## PROBLEM REQUIREMENTS:
Extract every line of the listing below and reproduce each one without any change.

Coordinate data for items
^^^^
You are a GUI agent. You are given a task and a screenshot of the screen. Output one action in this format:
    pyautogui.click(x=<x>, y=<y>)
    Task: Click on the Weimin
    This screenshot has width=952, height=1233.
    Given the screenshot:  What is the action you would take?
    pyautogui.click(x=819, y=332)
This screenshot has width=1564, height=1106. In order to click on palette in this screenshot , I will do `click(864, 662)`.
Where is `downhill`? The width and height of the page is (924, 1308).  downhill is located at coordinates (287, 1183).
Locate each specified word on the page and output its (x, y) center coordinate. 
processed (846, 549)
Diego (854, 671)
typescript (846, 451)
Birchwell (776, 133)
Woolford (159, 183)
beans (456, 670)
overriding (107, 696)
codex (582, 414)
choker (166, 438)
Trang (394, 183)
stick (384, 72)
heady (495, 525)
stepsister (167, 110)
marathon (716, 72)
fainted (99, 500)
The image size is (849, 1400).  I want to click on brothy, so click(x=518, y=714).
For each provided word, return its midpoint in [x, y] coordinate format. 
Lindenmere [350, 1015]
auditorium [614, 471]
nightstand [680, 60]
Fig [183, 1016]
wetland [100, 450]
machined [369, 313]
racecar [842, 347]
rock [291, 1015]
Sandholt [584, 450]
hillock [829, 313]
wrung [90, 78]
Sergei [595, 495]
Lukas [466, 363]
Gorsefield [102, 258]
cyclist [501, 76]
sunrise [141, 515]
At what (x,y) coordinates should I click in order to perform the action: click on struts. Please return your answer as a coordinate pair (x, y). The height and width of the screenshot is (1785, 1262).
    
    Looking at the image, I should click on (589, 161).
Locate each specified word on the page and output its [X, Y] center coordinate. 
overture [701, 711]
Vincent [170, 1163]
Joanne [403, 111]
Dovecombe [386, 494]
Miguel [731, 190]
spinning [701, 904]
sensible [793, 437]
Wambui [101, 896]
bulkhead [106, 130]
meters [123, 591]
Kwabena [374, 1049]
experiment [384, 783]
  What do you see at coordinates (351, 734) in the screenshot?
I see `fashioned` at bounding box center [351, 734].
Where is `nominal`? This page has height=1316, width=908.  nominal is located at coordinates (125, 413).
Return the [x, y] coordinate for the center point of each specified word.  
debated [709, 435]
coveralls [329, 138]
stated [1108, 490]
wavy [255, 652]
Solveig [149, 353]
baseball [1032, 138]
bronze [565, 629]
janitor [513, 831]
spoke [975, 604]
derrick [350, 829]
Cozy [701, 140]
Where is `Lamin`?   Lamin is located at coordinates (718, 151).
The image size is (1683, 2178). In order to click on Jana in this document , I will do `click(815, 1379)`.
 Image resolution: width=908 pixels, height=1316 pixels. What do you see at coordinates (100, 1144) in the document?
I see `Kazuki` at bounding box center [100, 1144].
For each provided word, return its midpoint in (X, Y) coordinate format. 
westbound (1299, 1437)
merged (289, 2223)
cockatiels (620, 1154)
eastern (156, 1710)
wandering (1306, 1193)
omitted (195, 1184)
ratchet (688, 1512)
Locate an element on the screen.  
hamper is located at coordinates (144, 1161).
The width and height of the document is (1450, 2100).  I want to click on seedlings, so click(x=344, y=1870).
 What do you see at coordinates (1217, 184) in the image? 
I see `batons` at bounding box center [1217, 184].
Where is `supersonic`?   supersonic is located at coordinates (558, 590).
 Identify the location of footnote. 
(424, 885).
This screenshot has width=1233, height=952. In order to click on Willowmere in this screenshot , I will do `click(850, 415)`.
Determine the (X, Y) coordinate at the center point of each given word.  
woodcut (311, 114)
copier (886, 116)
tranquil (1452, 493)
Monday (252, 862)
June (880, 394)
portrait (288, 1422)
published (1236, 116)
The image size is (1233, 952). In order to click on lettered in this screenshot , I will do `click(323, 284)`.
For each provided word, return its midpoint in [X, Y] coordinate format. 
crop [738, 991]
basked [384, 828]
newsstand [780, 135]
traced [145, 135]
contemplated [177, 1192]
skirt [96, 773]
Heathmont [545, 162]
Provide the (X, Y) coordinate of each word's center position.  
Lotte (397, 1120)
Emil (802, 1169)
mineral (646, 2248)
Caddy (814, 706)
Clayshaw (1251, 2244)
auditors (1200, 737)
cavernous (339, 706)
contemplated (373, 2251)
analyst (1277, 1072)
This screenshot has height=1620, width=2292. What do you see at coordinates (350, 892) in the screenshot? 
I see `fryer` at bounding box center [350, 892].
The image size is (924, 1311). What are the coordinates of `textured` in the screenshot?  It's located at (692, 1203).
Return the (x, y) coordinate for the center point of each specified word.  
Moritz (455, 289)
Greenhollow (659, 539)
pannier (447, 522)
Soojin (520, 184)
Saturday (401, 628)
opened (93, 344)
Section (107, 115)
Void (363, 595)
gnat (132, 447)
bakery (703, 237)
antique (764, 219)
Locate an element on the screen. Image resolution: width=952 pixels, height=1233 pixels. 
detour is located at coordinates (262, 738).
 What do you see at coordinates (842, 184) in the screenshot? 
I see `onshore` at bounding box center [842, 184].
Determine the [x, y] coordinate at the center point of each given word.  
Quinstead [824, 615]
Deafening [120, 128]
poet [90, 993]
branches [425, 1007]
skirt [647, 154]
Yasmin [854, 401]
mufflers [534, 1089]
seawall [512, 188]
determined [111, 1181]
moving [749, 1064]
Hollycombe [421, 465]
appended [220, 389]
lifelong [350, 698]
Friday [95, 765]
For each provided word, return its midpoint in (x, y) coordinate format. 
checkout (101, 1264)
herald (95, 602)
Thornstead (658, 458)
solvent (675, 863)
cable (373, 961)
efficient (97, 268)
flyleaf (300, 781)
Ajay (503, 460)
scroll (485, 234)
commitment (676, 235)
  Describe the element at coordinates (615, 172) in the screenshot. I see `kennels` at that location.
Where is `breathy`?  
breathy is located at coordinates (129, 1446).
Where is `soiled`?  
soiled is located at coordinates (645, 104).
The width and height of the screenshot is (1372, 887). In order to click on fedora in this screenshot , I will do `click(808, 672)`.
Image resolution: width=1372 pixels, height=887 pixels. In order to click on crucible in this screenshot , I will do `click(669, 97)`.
^^^^
## ANSWER TO THE PROBLEM:
You are a GUI agent. You are given a task and a screenshot of the screen. Output one action in this format:
    pyautogui.click(x=<x>, y=<y>)
    Task: Click on the Weimin
    This screenshot has width=952, height=1233.
    Given the screenshot:  What is the action you would take?
    pyautogui.click(x=819, y=332)
This screenshot has width=1564, height=1106. In order to click on palette in this screenshot , I will do `click(864, 662)`.
Where is `downhill`? The width and height of the page is (924, 1308).  downhill is located at coordinates (287, 1183).
Locate each specified word on the page and output its (x, y) center coordinate. 
processed (846, 549)
Diego (854, 671)
typescript (846, 451)
Birchwell (776, 133)
Woolford (159, 183)
beans (456, 670)
overriding (107, 696)
codex (582, 414)
choker (166, 438)
Trang (394, 183)
stick (384, 72)
heady (495, 525)
stepsister (167, 110)
marathon (716, 72)
fainted (99, 500)
The image size is (849, 1400).  I want to click on brothy, so click(x=518, y=714).
For each provided word, return its midpoint in [x, y] coordinate format. 
Lindenmere [350, 1015]
auditorium [614, 471]
nightstand [680, 60]
Fig [183, 1016]
wetland [100, 450]
machined [369, 313]
racecar [842, 347]
rock [291, 1015]
Sandholt [584, 450]
hillock [829, 313]
wrung [90, 78]
Sergei [595, 495]
Lukas [466, 363]
Gorsefield [102, 258]
cyclist [501, 76]
sunrise [141, 515]
At what (x,y) coordinates should I click in order to perform the action: click on struts. Please return your answer as a coordinate pair (x, y). The height and width of the screenshot is (1785, 1262).
    
    Looking at the image, I should click on (589, 161).
Locate each specified word on the page and output its [X, Y] center coordinate. 
overture [701, 711]
Vincent [170, 1163]
Joanne [403, 111]
Dovecombe [386, 494]
Miguel [731, 190]
spinning [701, 904]
sensible [793, 437]
Wambui [101, 896]
bulkhead [106, 130]
meters [123, 591]
Kwabena [374, 1049]
experiment [384, 783]
  What do you see at coordinates (351, 734) in the screenshot?
I see `fashioned` at bounding box center [351, 734].
Where is `nominal`? This page has height=1316, width=908.  nominal is located at coordinates (125, 413).
Return the [x, y] coordinate for the center point of each specified word.  
debated [709, 435]
coveralls [329, 138]
stated [1108, 490]
wavy [255, 652]
Solveig [149, 353]
baseball [1032, 138]
bronze [565, 629]
janitor [513, 831]
spoke [975, 604]
derrick [350, 829]
Cozy [701, 140]
Where is `Lamin`?   Lamin is located at coordinates (718, 151).
The image size is (1683, 2178). In order to click on Jana in this document , I will do `click(815, 1379)`.
 Image resolution: width=908 pixels, height=1316 pixels. What do you see at coordinates (100, 1144) in the document?
I see `Kazuki` at bounding box center [100, 1144].
For each provided word, return its midpoint in (X, Y) coordinate format. 
westbound (1299, 1437)
merged (289, 2223)
cockatiels (620, 1154)
eastern (156, 1710)
wandering (1306, 1193)
omitted (195, 1184)
ratchet (688, 1512)
Locate an element on the screen.  
hamper is located at coordinates (144, 1161).
The width and height of the document is (1450, 2100).  I want to click on seedlings, so click(x=344, y=1870).
 What do you see at coordinates (1217, 184) in the image? 
I see `batons` at bounding box center [1217, 184].
Where is `supersonic`?   supersonic is located at coordinates (558, 590).
 Identify the location of footnote. 
(424, 885).
This screenshot has width=1233, height=952. In order to click on Willowmere in this screenshot , I will do `click(850, 415)`.
Determine the (X, Y) coordinate at the center point of each given word.  
woodcut (311, 114)
copier (886, 116)
tranquil (1452, 493)
Monday (252, 862)
June (880, 394)
portrait (288, 1422)
published (1236, 116)
The image size is (1233, 952). In order to click on lettered in this screenshot , I will do `click(323, 284)`.
For each provided word, return its midpoint in [X, Y] coordinate format. 
crop [738, 991]
basked [384, 828]
newsstand [780, 135]
traced [145, 135]
contemplated [177, 1192]
skirt [96, 773]
Heathmont [545, 162]
Provide the (X, Y) coordinate of each word's center position.  
Lotte (397, 1120)
Emil (802, 1169)
mineral (646, 2248)
Caddy (814, 706)
Clayshaw (1251, 2244)
auditors (1200, 737)
cavernous (339, 706)
contemplated (373, 2251)
analyst (1277, 1072)
This screenshot has height=1620, width=2292. What do you see at coordinates (350, 892) in the screenshot? 
I see `fryer` at bounding box center [350, 892].
The image size is (924, 1311). What are the coordinates of `textured` in the screenshot?  It's located at (692, 1203).
Return the (x, y) coordinate for the center point of each specified word.  
Moritz (455, 289)
Greenhollow (659, 539)
pannier (447, 522)
Soojin (520, 184)
Saturday (401, 628)
opened (93, 344)
Section (107, 115)
Void (363, 595)
gnat (132, 447)
bakery (703, 237)
antique (764, 219)
Locate an element on the screen. Image resolution: width=952 pixels, height=1233 pixels. 
detour is located at coordinates (262, 738).
 What do you see at coordinates (842, 184) in the screenshot? 
I see `onshore` at bounding box center [842, 184].
Determine the [x, y] coordinate at the center point of each given word.  
Quinstead [824, 615]
Deafening [120, 128]
poet [90, 993]
branches [425, 1007]
skirt [647, 154]
Yasmin [854, 401]
mufflers [534, 1089]
seawall [512, 188]
determined [111, 1181]
moving [749, 1064]
Hollycombe [421, 465]
appended [220, 389]
lifelong [350, 698]
Friday [95, 765]
For each provided word, return its midpoint in (x, y) coordinate format. 
checkout (101, 1264)
herald (95, 602)
Thornstead (658, 458)
solvent (675, 863)
cable (373, 961)
efficient (97, 268)
flyleaf (300, 781)
Ajay (503, 460)
scroll (485, 234)
commitment (676, 235)
  Describe the element at coordinates (615, 172) in the screenshot. I see `kennels` at that location.
Where is `breathy`?  
breathy is located at coordinates (129, 1446).
Where is `soiled`?  
soiled is located at coordinates (645, 104).
The width and height of the screenshot is (1372, 887). In order to click on fedora in this screenshot , I will do `click(808, 672)`.
Image resolution: width=1372 pixels, height=887 pixels. In order to click on crucible in this screenshot , I will do `click(669, 97)`.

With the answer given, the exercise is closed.